> REQUIRED TASK
Extract the line that contains "Find carcinoma and" and every line after it to the end of the records below, exactly as written and nothing else.

** START ENTRIES PROVIDED **

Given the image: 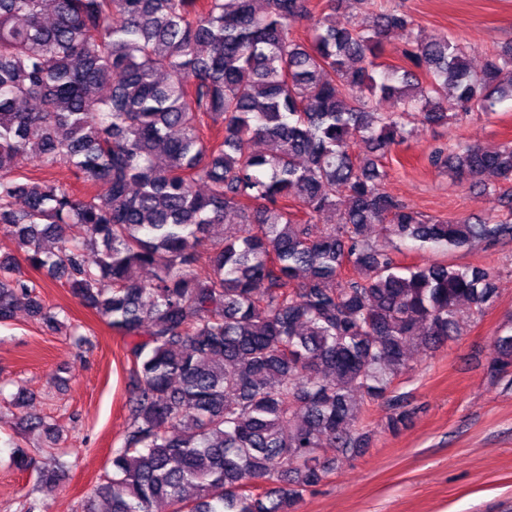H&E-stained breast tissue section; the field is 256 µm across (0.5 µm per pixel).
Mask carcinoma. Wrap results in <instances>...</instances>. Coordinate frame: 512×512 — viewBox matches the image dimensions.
Segmentation results:
<instances>
[{
    "instance_id": "1",
    "label": "carcinoma",
    "mask_w": 512,
    "mask_h": 512,
    "mask_svg": "<svg viewBox=\"0 0 512 512\" xmlns=\"http://www.w3.org/2000/svg\"><path fill=\"white\" fill-rule=\"evenodd\" d=\"M311 2L0 0V224L31 268L65 277L130 339L127 425L96 490L108 512H294L330 474L322 442L347 457L368 444L353 395L386 400L399 429L410 411L392 384L409 343L447 342L461 301L492 298L489 269L402 275L366 229L446 251L512 240L508 217L410 210L381 165L408 119L446 126L512 98V43L479 72L444 33L406 39L411 67L382 64L408 15L339 27L336 0ZM21 156L74 167L84 193L17 173ZM430 159L512 211V142ZM229 212L233 230L209 239ZM21 301L59 325L0 260V324ZM489 370L512 372V334ZM66 468L56 459L37 483Z\"/></svg>"
}]
</instances>
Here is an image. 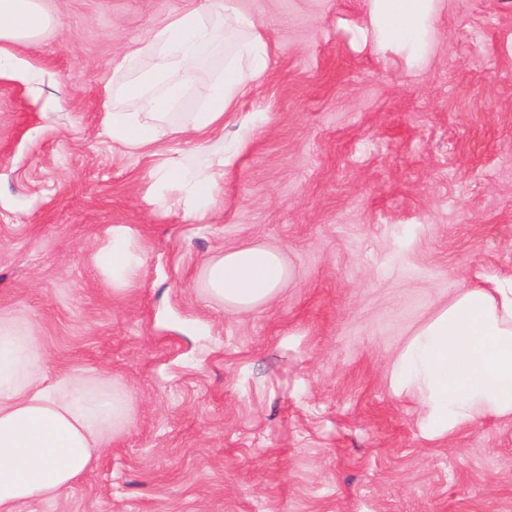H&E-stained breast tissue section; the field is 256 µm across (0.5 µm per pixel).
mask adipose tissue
<instances>
[{
    "label": "adipose tissue",
    "instance_id": "adipose-tissue-1",
    "mask_svg": "<svg viewBox=\"0 0 512 512\" xmlns=\"http://www.w3.org/2000/svg\"><path fill=\"white\" fill-rule=\"evenodd\" d=\"M440 2L368 0L365 34L375 48L417 57ZM56 23L43 0H0V67ZM228 37L235 49L223 72L200 81V64ZM144 58L150 66L142 71L138 64ZM271 67L268 42L238 0H211L208 9L185 11L156 28L114 66L121 93L135 109L113 110L108 133L129 152L153 146L160 122L190 92L200 108L190 122L176 125V133L217 131ZM160 175L187 187L194 202L188 219H205L216 192L209 178L191 174L176 157L164 163ZM98 261L119 287L134 283L143 265L122 226L113 228L112 244L100 250ZM289 276L278 251L241 247L206 261L200 287L225 309L247 312L275 301ZM392 375L397 389L421 405L436 435L490 416L512 417V280L458 294L416 330ZM131 410L130 390L114 380L81 372L48 379L34 329L0 313V512H16L22 503L72 487L95 466L99 448L127 428Z\"/></svg>",
    "mask_w": 512,
    "mask_h": 512
}]
</instances>
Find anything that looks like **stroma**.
I'll return each mask as SVG.
<instances>
[{
  "mask_svg": "<svg viewBox=\"0 0 512 512\" xmlns=\"http://www.w3.org/2000/svg\"><path fill=\"white\" fill-rule=\"evenodd\" d=\"M206 2L48 0L0 73V311L49 376L133 393L97 465L18 512H512V418L437 437L390 385L422 324L512 277V0H443L413 64L364 43L367 0H238L275 65L223 131L114 147V64ZM171 157L215 181L206 223ZM120 225L127 288L96 261ZM255 243L292 271L279 298L208 301L203 263Z\"/></svg>",
  "mask_w": 512,
  "mask_h": 512,
  "instance_id": "stroma-1",
  "label": "stroma"
}]
</instances>
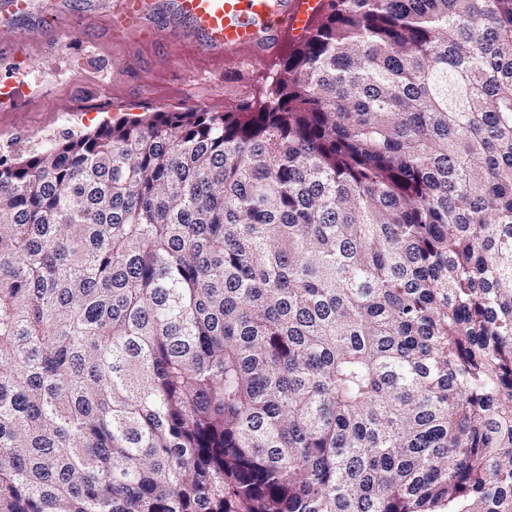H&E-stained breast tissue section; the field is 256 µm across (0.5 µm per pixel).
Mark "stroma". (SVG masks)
Here are the masks:
<instances>
[{
	"label": "stroma",
	"instance_id": "stroma-1",
	"mask_svg": "<svg viewBox=\"0 0 512 512\" xmlns=\"http://www.w3.org/2000/svg\"><path fill=\"white\" fill-rule=\"evenodd\" d=\"M111 2L72 0L69 9L40 22L0 24V48L27 71L26 86L10 105H0V159L122 117L160 109L222 112L238 99H259L290 44L307 33L305 25H289L274 50L241 51L219 62L164 31H113Z\"/></svg>",
	"mask_w": 512,
	"mask_h": 512
}]
</instances>
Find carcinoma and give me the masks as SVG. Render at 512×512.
Listing matches in <instances>:
<instances>
[{
    "label": "carcinoma",
    "instance_id": "1",
    "mask_svg": "<svg viewBox=\"0 0 512 512\" xmlns=\"http://www.w3.org/2000/svg\"><path fill=\"white\" fill-rule=\"evenodd\" d=\"M0 512H512V0L0 160Z\"/></svg>",
    "mask_w": 512,
    "mask_h": 512
}]
</instances>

** END ENTRIES PROVIDED **

> THE OUTPUT
Find carcinoma and give me the masks as SVG. Render at 512×512.
Listing matches in <instances>:
<instances>
[{
    "label": "carcinoma",
    "instance_id": "1",
    "mask_svg": "<svg viewBox=\"0 0 512 512\" xmlns=\"http://www.w3.org/2000/svg\"><path fill=\"white\" fill-rule=\"evenodd\" d=\"M0 512H512V0L0 160Z\"/></svg>",
    "mask_w": 512,
    "mask_h": 512
}]
</instances>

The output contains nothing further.